[[ Data provided open ]]

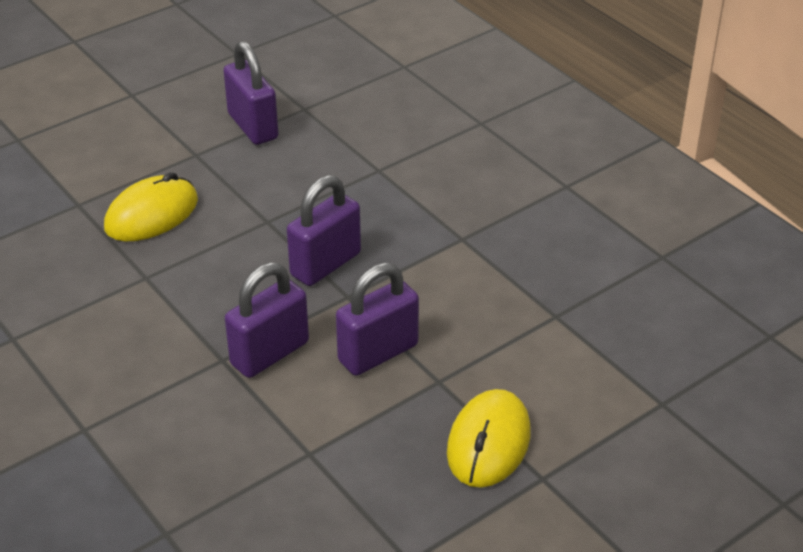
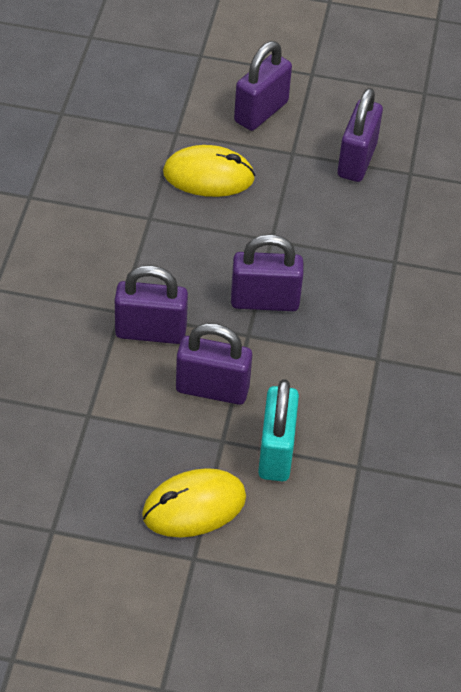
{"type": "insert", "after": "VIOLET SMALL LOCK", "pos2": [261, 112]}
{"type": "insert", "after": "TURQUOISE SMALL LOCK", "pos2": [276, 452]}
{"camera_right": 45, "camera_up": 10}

[[ Data provided closed ]]

» **Exercise goal**: Repeat the listing exactly, pictures excluded.

» **Problem solution**:
{"type": "insert", "after": "VIOLET SMALL LOCK", "pos2": [261, 112]}
{"type": "insert", "after": "TURQUOISE SMALL LOCK", "pos2": [276, 452]}
{"camera_right": 45, "camera_up": 10}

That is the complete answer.